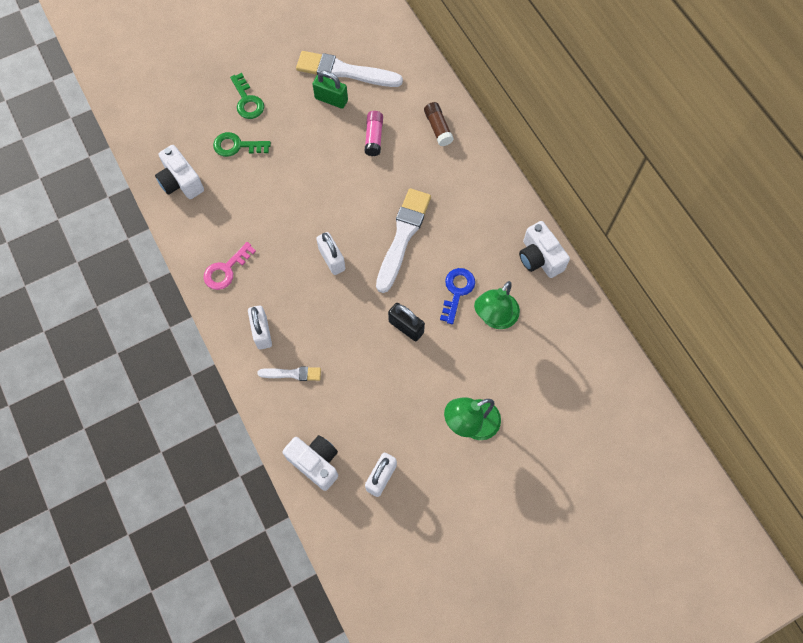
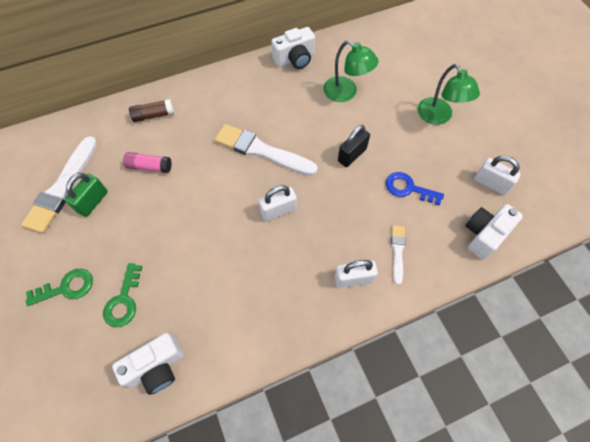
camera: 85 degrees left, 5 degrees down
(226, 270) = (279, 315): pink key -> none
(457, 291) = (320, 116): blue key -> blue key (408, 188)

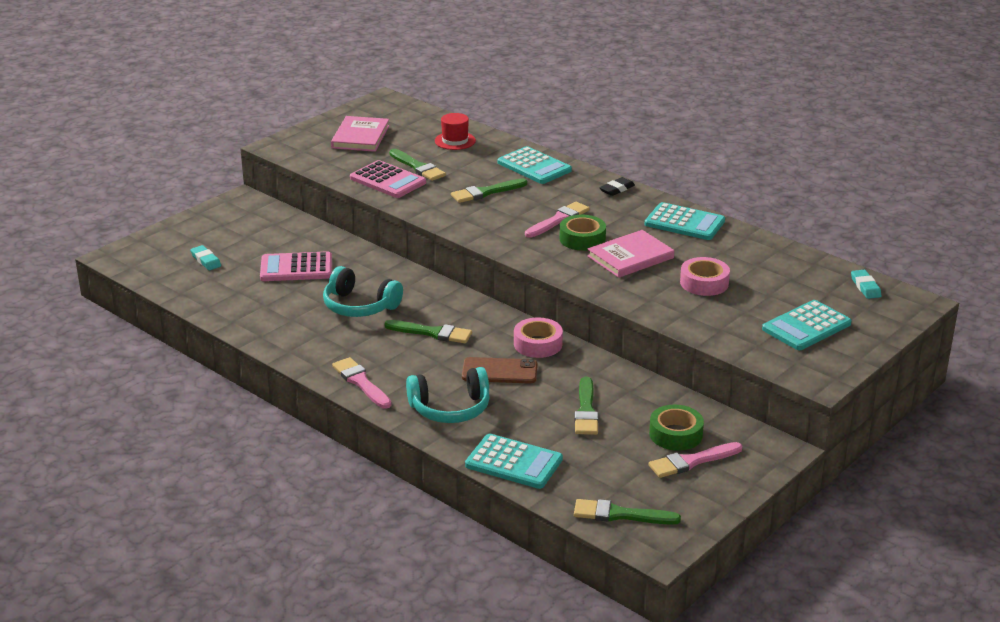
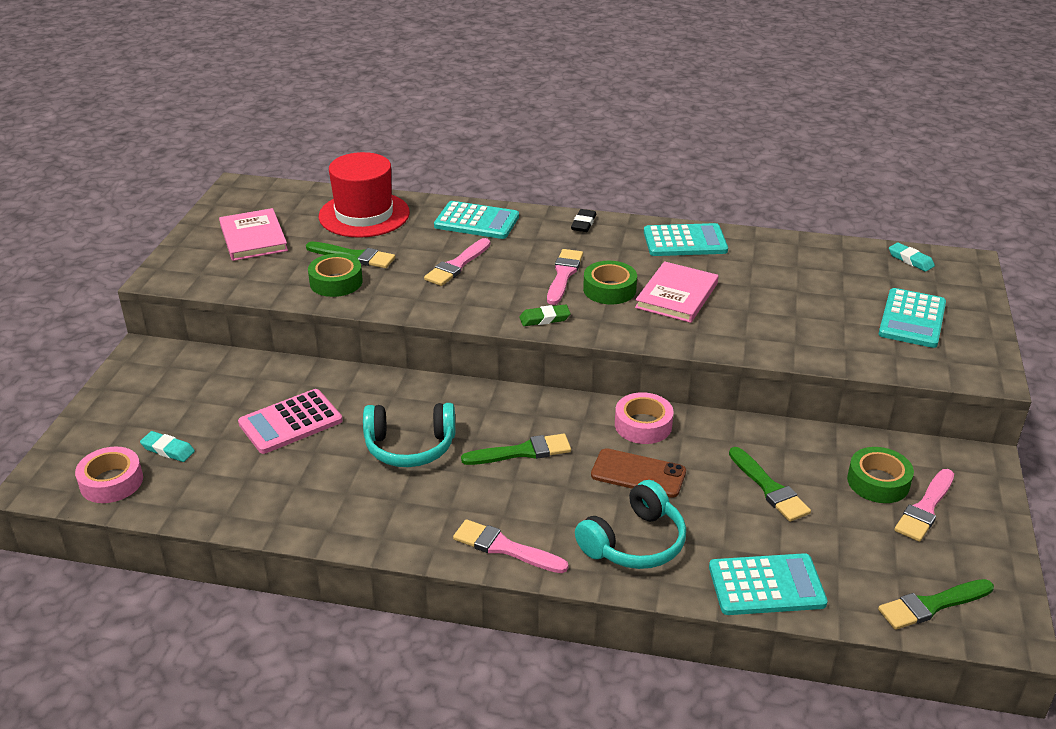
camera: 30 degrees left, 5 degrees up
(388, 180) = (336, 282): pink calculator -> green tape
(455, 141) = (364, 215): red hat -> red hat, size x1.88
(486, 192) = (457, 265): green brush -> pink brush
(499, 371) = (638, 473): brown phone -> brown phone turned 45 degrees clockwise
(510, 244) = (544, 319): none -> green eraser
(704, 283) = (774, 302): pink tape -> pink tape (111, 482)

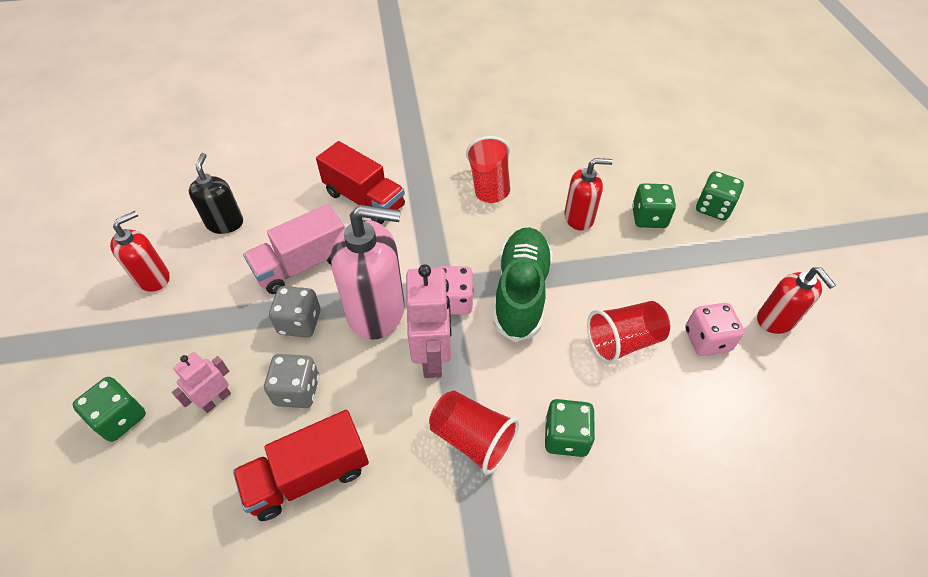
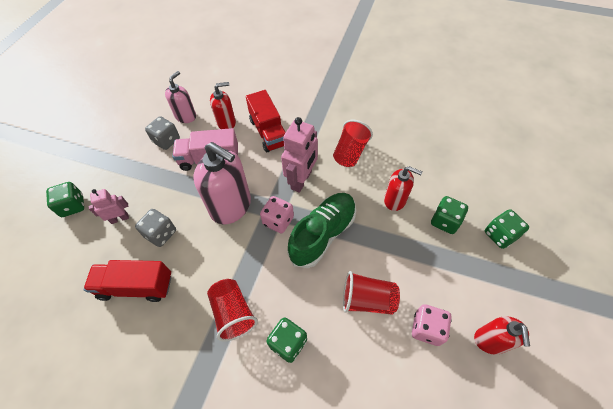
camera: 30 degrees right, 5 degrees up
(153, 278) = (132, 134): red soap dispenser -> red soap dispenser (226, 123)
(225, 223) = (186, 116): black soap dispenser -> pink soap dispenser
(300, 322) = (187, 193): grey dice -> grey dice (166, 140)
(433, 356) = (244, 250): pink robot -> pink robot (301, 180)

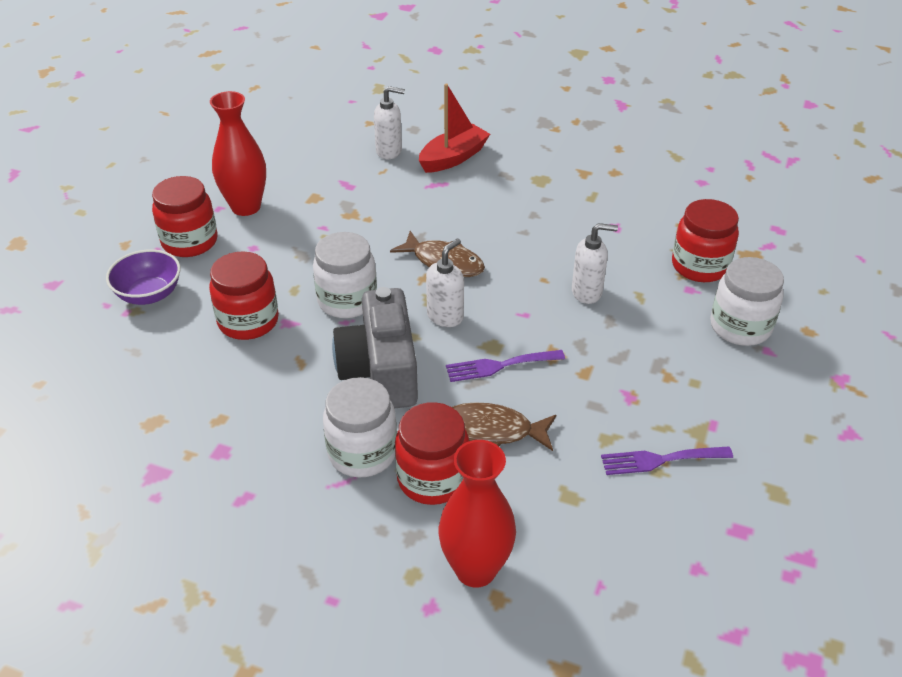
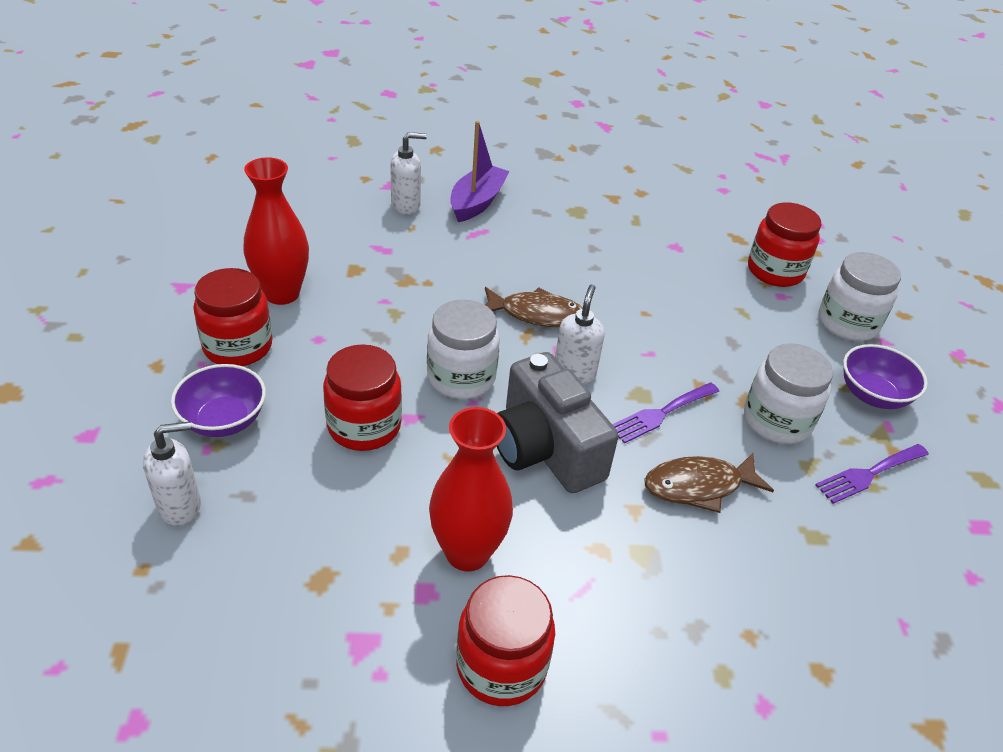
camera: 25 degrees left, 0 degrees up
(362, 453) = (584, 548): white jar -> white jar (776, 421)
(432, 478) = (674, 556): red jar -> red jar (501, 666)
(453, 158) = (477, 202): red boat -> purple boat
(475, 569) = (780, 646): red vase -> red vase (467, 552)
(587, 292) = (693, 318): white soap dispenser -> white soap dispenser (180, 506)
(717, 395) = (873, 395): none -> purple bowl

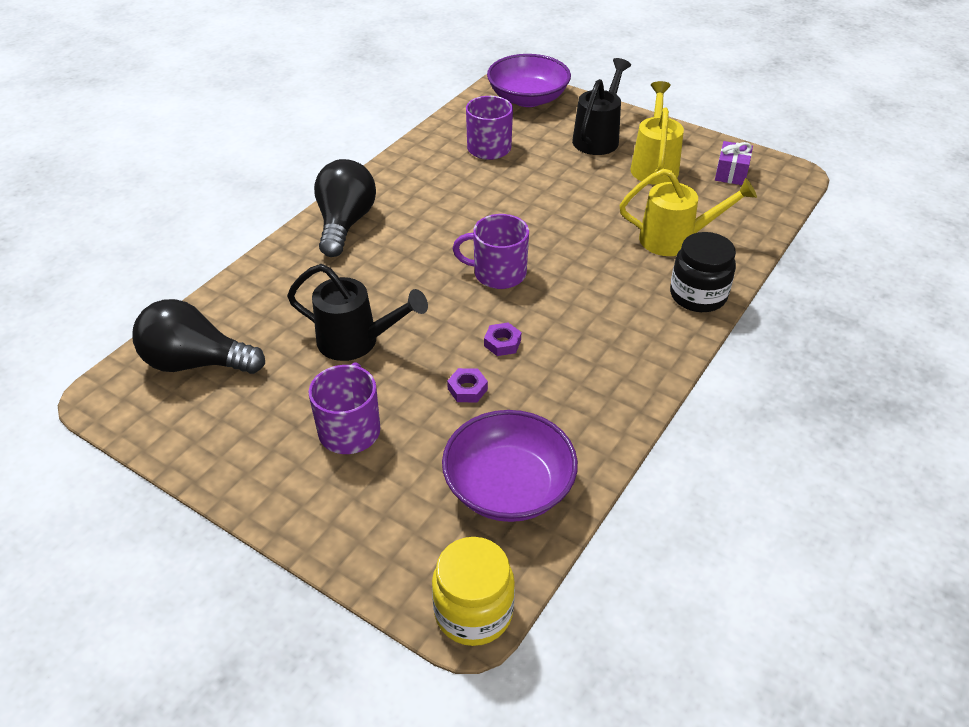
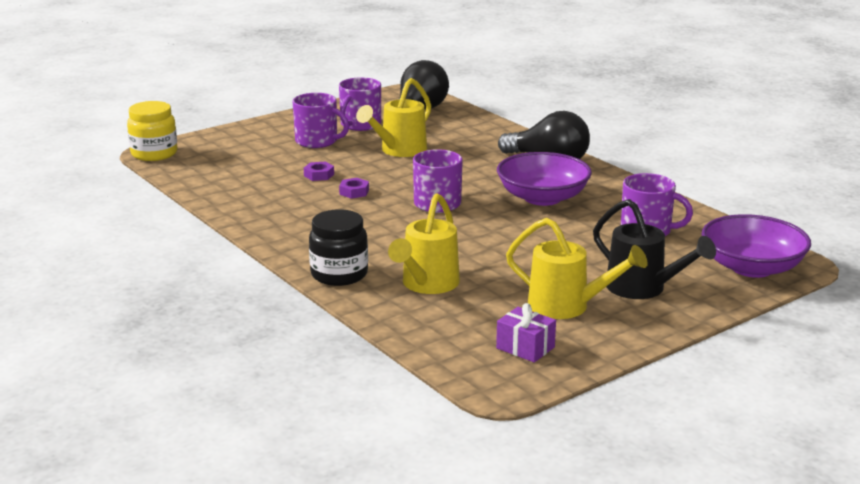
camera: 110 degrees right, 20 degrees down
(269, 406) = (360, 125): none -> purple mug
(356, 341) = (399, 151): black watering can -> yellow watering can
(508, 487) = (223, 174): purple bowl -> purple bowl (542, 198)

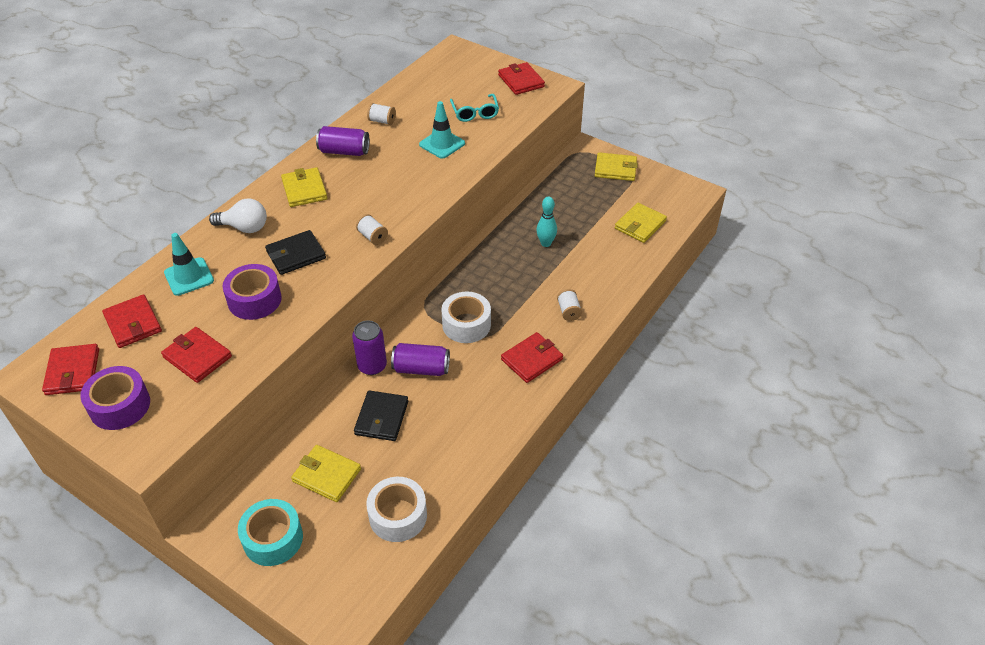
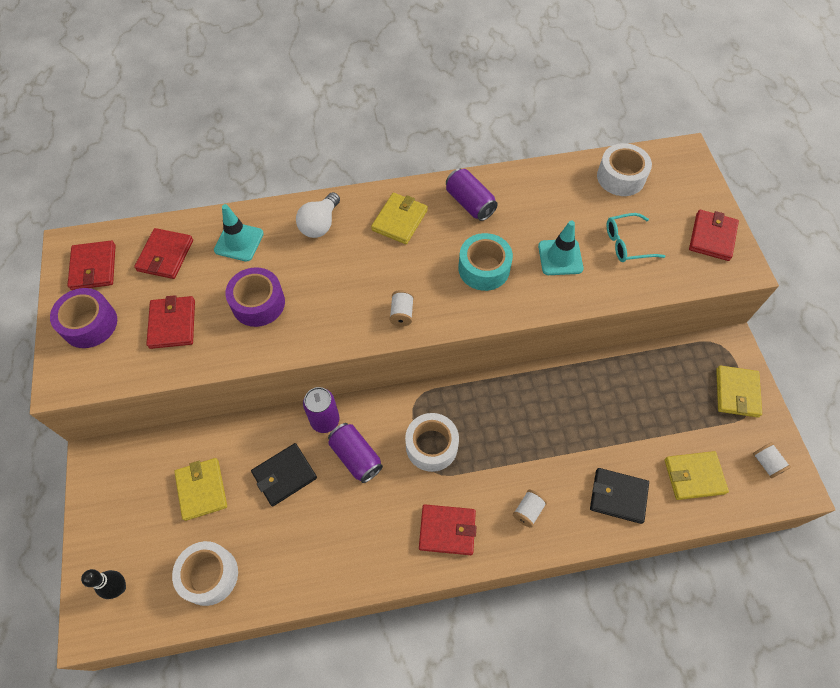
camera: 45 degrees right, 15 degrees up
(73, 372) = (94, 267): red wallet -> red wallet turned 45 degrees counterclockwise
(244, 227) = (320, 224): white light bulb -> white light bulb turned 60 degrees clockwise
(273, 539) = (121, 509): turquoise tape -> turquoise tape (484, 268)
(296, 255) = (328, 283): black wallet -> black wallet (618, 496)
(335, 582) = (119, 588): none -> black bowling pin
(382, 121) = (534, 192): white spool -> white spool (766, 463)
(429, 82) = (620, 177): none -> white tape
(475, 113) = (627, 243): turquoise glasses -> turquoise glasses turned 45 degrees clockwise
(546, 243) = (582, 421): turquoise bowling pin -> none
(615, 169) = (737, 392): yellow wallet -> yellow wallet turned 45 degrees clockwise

★ ★ ★ ★ ★

What the exercise asks: Make a copy of each line in the records above that has the word "turquoise".

Answer to the problem:
(273, 539) = (121, 509): turquoise tape -> turquoise tape (484, 268)
(475, 113) = (627, 243): turquoise glasses -> turquoise glasses turned 45 degrees clockwise
(546, 243) = (582, 421): turquoise bowling pin -> none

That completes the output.